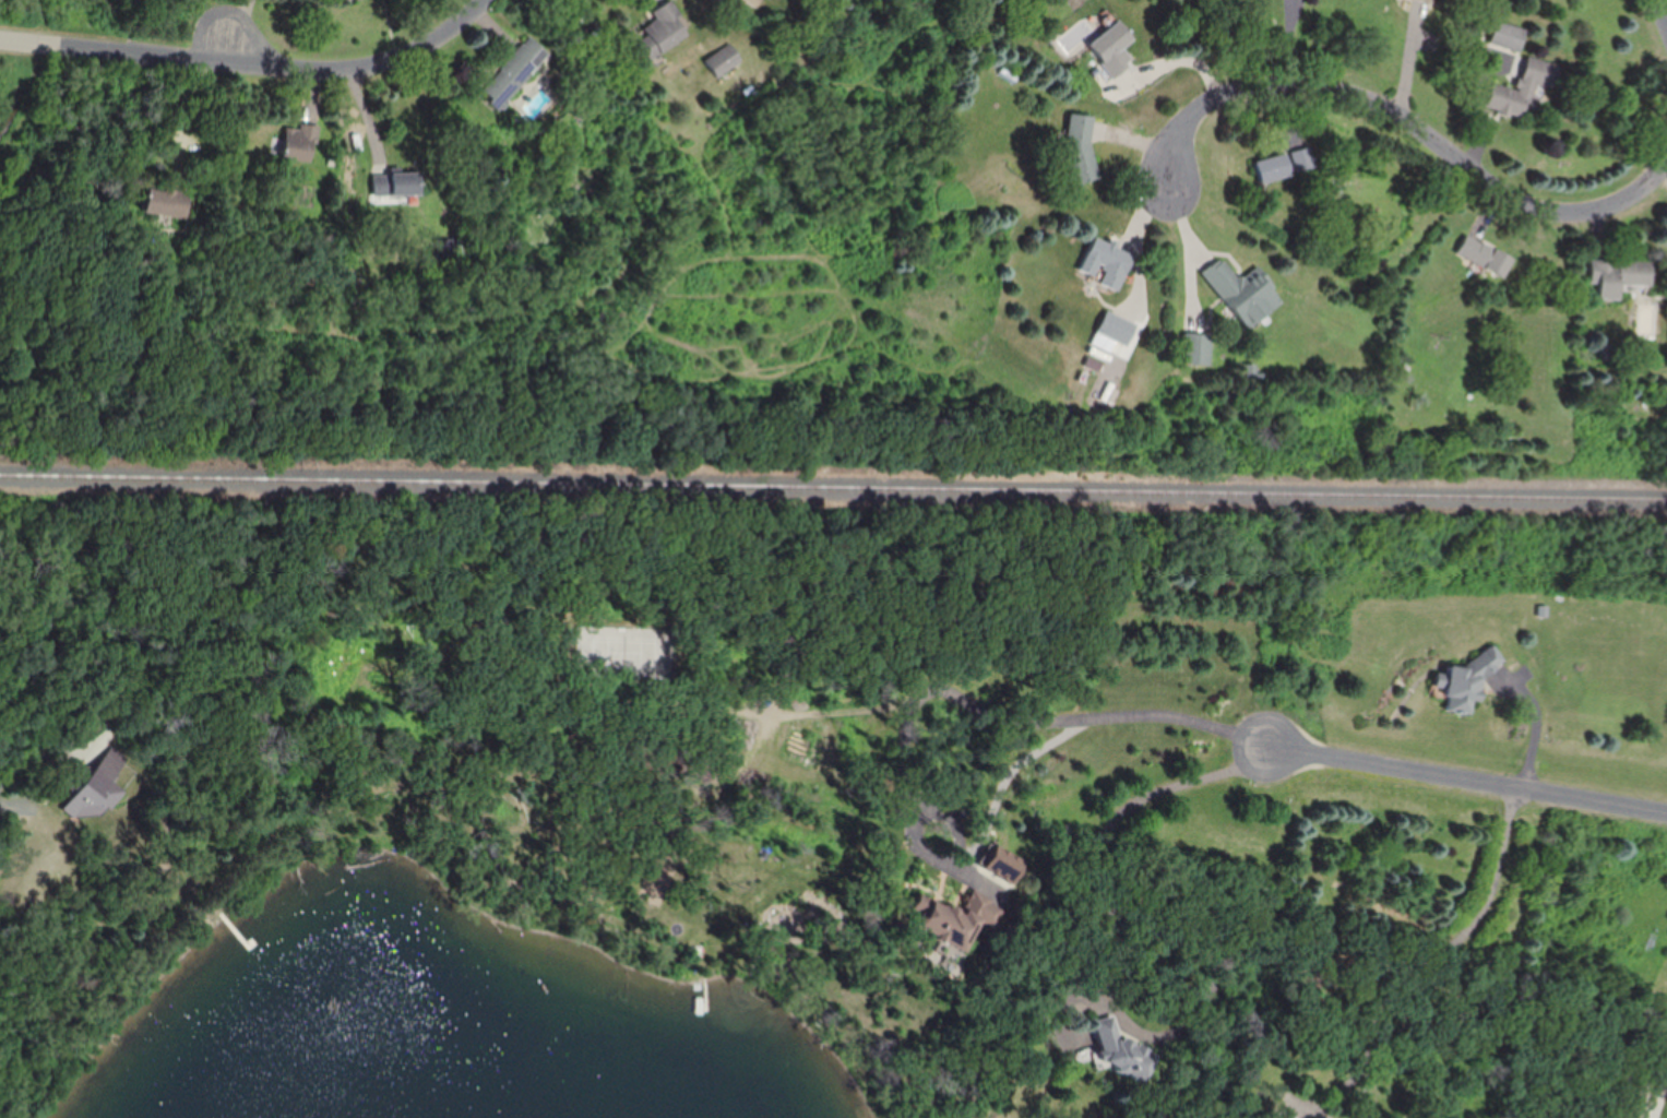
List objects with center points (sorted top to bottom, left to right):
building: (353, 0)
building: (743, 1)
building: (1425, 1)
road: (1665, 3)
building: (660, 31)
building: (1510, 36)
building: (1111, 48)
building: (721, 59)
road: (1179, 59)
road: (253, 64)
building: (513, 73)
building: (1525, 88)
road: (188, 94)
road: (1412, 126)
building: (298, 142)
building: (1080, 148)
building: (1285, 164)
building: (395, 184)
building: (167, 201)
building: (447, 248)
building: (1485, 255)
building: (1107, 263)
building: (1618, 277)
building: (1244, 292)
building: (1118, 328)
building: (1198, 348)
railway: (833, 485)
building: (1467, 680)
road: (911, 701)
road: (1538, 724)
road: (1469, 781)
road: (44, 784)
building: (97, 788)
building: (949, 919)
road: (1449, 970)
road: (1089, 992)
building: (1122, 1053)
road: (1655, 1061)
building: (1622, 1117)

*What you will do*: Only lines holding "road" are wanted; copy all of them from the listing.

*Task result*:
road: (1665, 3)
road: (1179, 59)
road: (253, 64)
road: (188, 94)
road: (1412, 126)
road: (911, 701)
road: (1538, 724)
road: (1469, 781)
road: (44, 784)
road: (1449, 970)
road: (1089, 992)
road: (1655, 1061)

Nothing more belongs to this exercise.